## Task directions
Which lines in the records below contain the word "major"? Copy each of those lines in full.

## Stored records

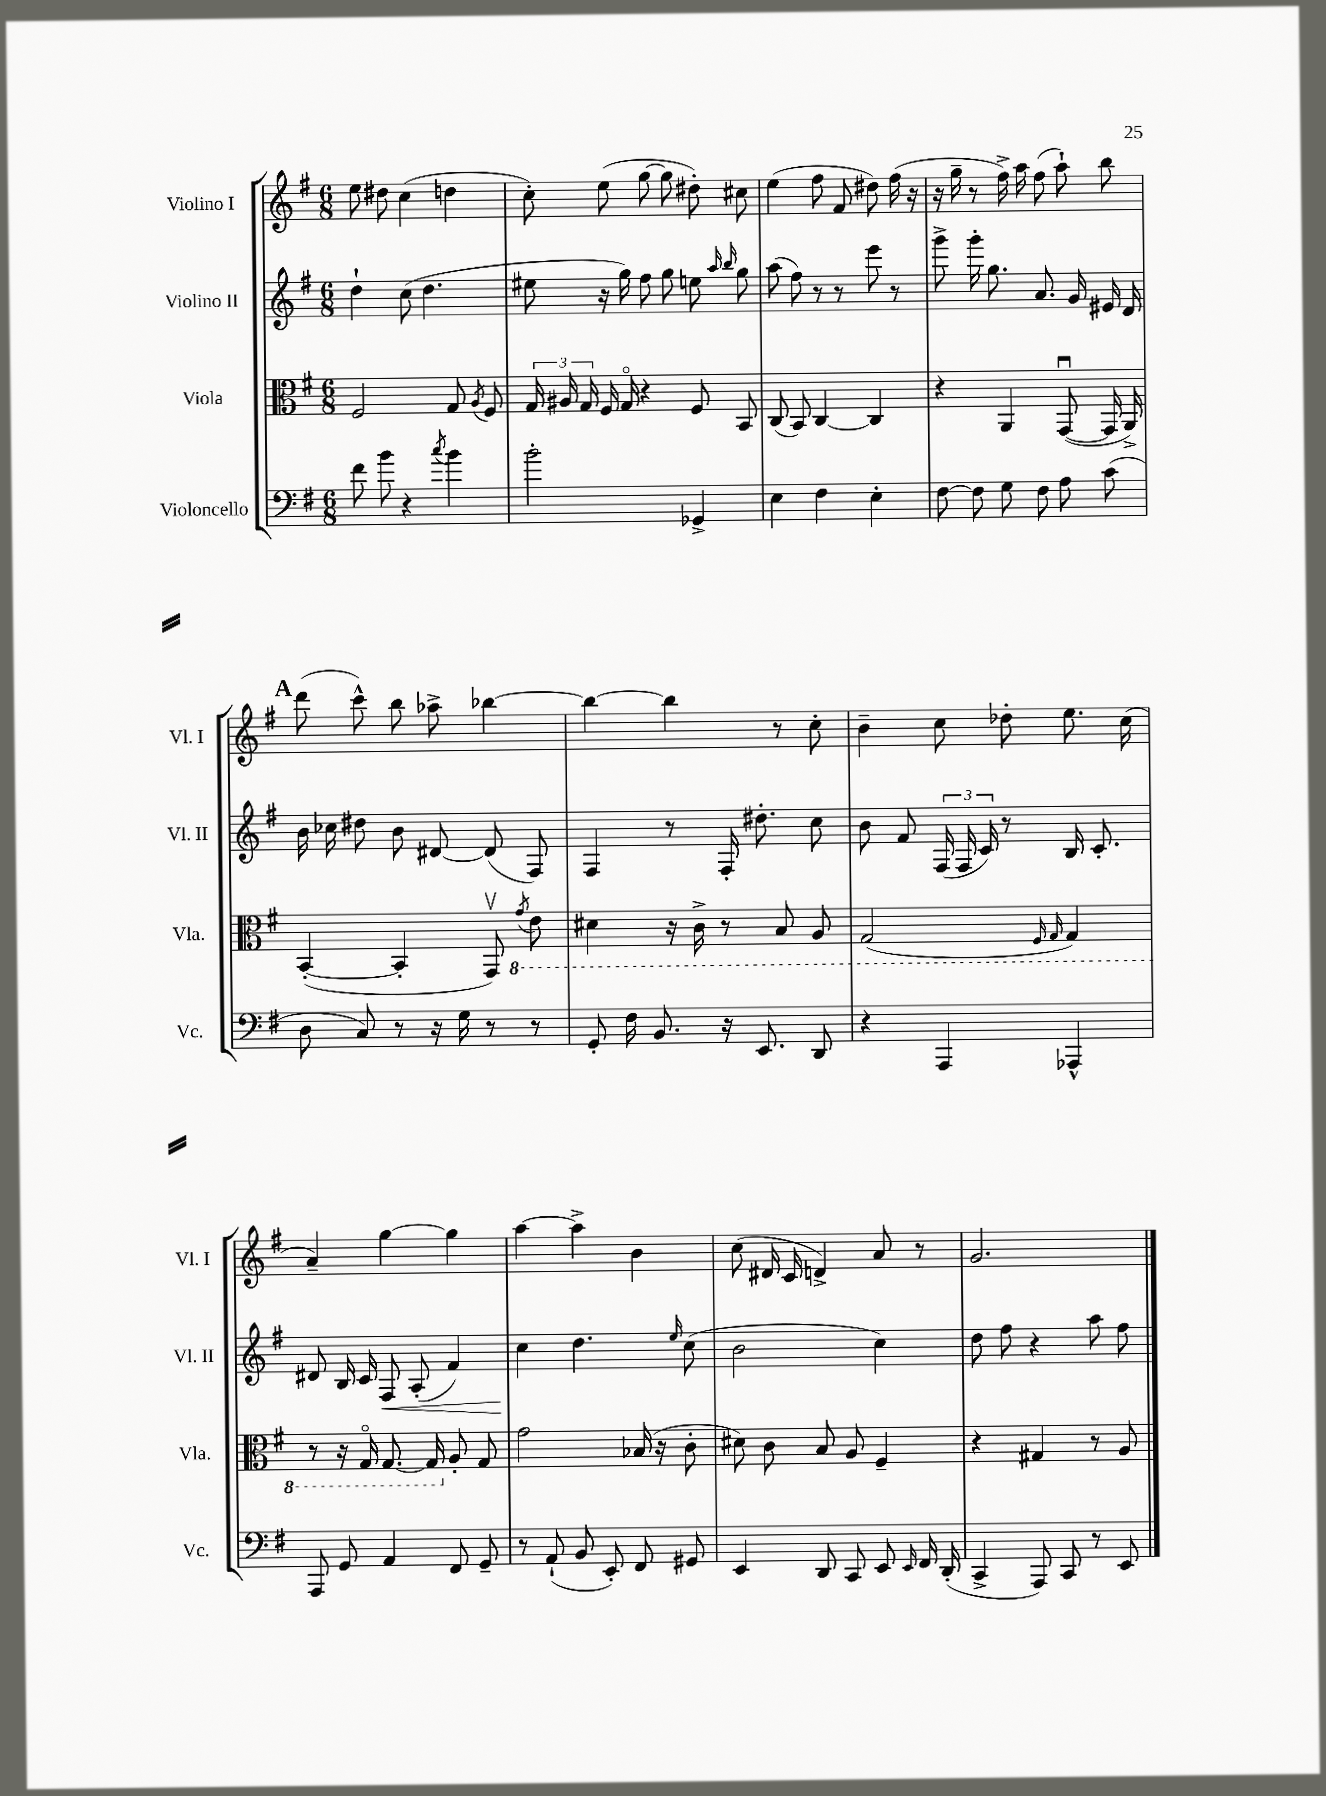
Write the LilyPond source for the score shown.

<<
\new StaffGroup <<
\new Staff = "s0" \with { instrumentName = "Violino I" shortInstrumentName = "Vl. I" } {
    \clef treble \key g \major \numericTimeSignature \time 6/8
    \autoBeamOff e''8 dis''8 c''4( d''4 |
    c''8-.) e''8( g''8~ g''8 dis''8-.) cis''8 |
    e''4( fis''8 fis'8 dis''8) fis''16( r16 |
    r16 g''16-- r8 fis''16->) a''16 fis''8( a''8-!) b''8 |
    \mark \markup { \bold "A" } d'''8( c'''8-^) b''8 aes''8-> bes''4~ |
    bes''4~ bes''4 r8 c''8-. |
    b'4-- c''8 des''8-. e''8. c''16( |
    a'4--) g''4~ g''4 |
    a''4~ a''4-> b'4 |
    c''8( dis'16 c'16 d'4->) a'8 r8 |
    g'2. \bar "|." |
}
\new Staff = "s1" \with { instrumentName = "Violino II" shortInstrumentName = "Vl. II" } {
    \clef treble \key g \major \numericTimeSignature \time 6/8
    \autoBeamOff d''4-! c''8( d''4. |
    eis''8 r16 g''16) fis''8 g''8 e''8 \grace { a''16 b''16 } g''8 |
    a''8( fis''8) r8 r8 e'''8 r8 |
    g'''8-> g'''16-. g''8. a'8. g'16 eis'16 d'16 |
    \mark \markup { \bold "A" } b'16 ces''16 dis''8 b'8 dis'8~ dis'8( fis8) |
    fis4 r8 fis16-. dis''8.-. c''8 |
    b'8 fis'8 \tuplet 3/2 { fis16( fis16 c'16) } r8 b16 c'8.-. |
    dis'8 b16 c'16 fis8\< a8-.( fis'4) |
    c''4\! d''4. \grace { e''16 } c''8( |
    b'2 c''4) |
    d''8 fis''8 r4 a''8 fis''8 \bar "|." |
}
\new Staff = "s2" \with { instrumentName = "Viola" shortInstrumentName = "Vla." } {
    \clef alto \key g \major \numericTimeSignature \time 6/8
    \autoBeamOff fis2 g8 \acciaccatura { a8 } fis8 |
    \tuplet 3/2 { g16 ais16 g16 } fis16 g16\flageolet r4 fis8 b,8 |
    c8( b,8) c4~ c4 |
    r4 a,4 g,8~\downbow( g,16 a,16->) |
    \mark \markup { \bold "A" } b,4~-.( b,4-. g,8\upbow) \ottava #-1 \acciaccatura { g8 } e8 |
    dis4 r16 c16-> r8 b,8 a,8 |
    g,2( \grace { fis,16 g,16 } g,4) |
    r8 r16 g,16\flageolet g,8.~ g,16 \ottava #0 a8-. g8 |
    g'2 bes16( r16 c'8-. |
    dis'8) c'8 b8 a8 fis4-- |
    r4 gis4 r8 a8 \bar "|." |
}
\new Staff = "s3" \with { instrumentName = "Violoncello" shortInstrumentName = "Vc." } {
    \clef bass \key g \major \numericTimeSignature \time 6/8
    \autoBeamOff fis'8 b'8 r4 \acciaccatura { c''8 } b'4 |
    b'2-. ges,4-> |
    e4 fis4 e4-. |
    fis8~ fis8 g8 fis8 a8 c'8( |
    \mark \markup { \bold "A" } d8 c8) r8 r16 g16 r8 r8 |
    g,8-. fis16 b,8. r16 e,8. d,8 |
    r4 a,,4 aes,,4-^ |
    a,,8 g,8 a,4 fis,8 g,8-- |
    r8 a,8-!( b,8 e,8-.) fis,8 gis,8 |
    e,4 d,8 c,8 e,8 \grace { e,16 } fis,16 d,16-.( |
    c,4-> a,,8) c,8 r8 e,8 \bar "|." |
}
>>
>>
\layout { \context { \Score \remove "Bar_number_engraver" } }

## Solved exercise
    \clef treble \key g \major \numericTimeSignature \time 6/8
    \clef treble \key g \major \numericTimeSignature \time 6/8
    \clef alto \key g \major \numericTimeSignature \time 6/8
    \clef bass \key g \major \numericTimeSignature \time 6/8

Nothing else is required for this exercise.